▶ **How to complete this task**:
Please go line by line through the material and copy each one containing the word "KEYS".
#####
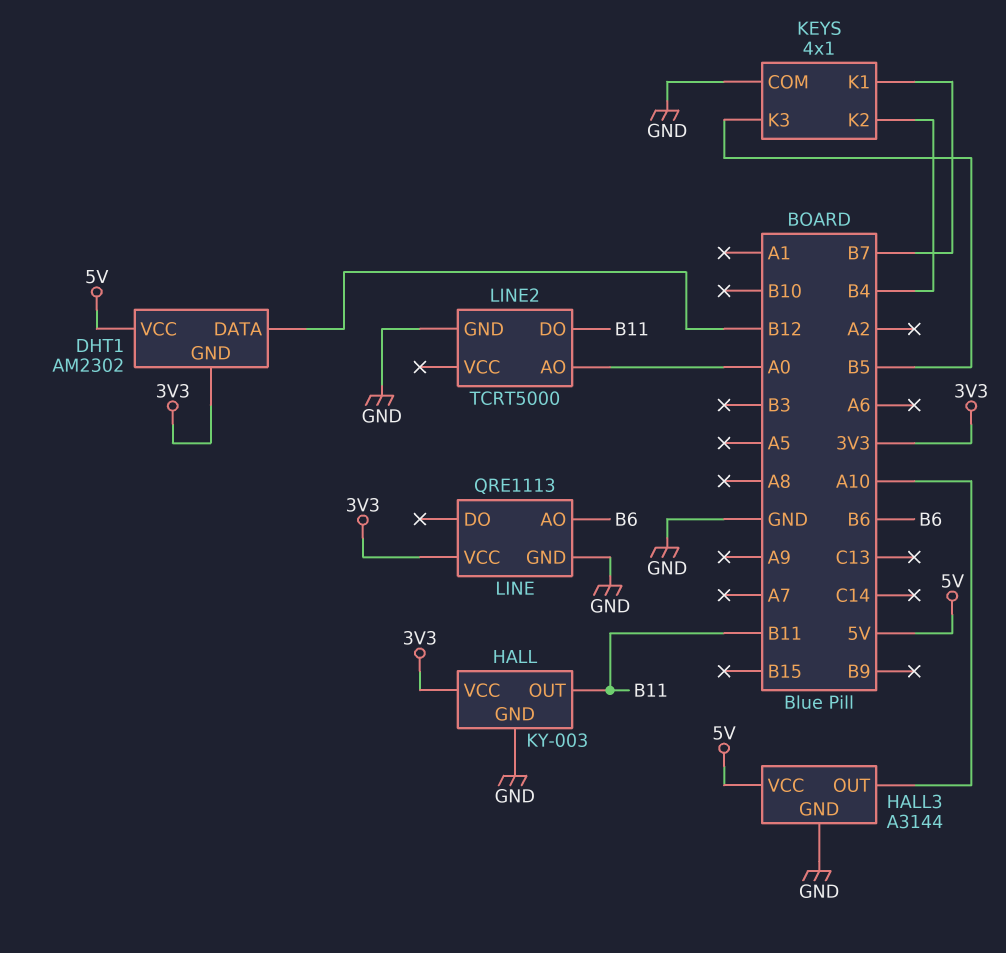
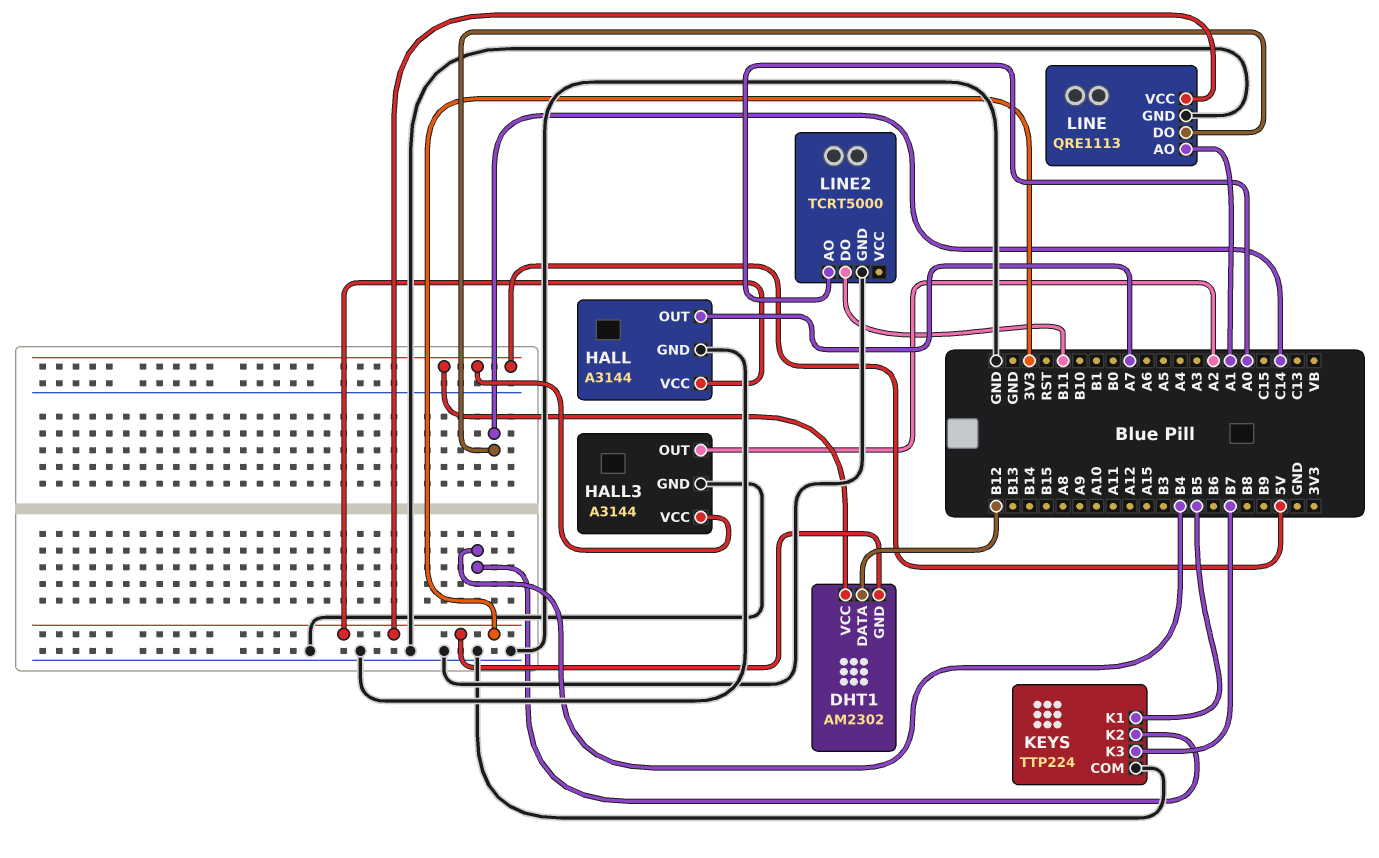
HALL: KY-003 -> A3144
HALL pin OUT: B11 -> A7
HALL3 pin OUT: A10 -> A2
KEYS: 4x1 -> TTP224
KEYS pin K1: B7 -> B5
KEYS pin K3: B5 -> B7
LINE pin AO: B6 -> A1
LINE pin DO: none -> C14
#####
▶ **The completed task**:
KEYS: 4x1 -> TTP224
KEYS pin K1: B7 -> B5
KEYS pin K3: B5 -> B7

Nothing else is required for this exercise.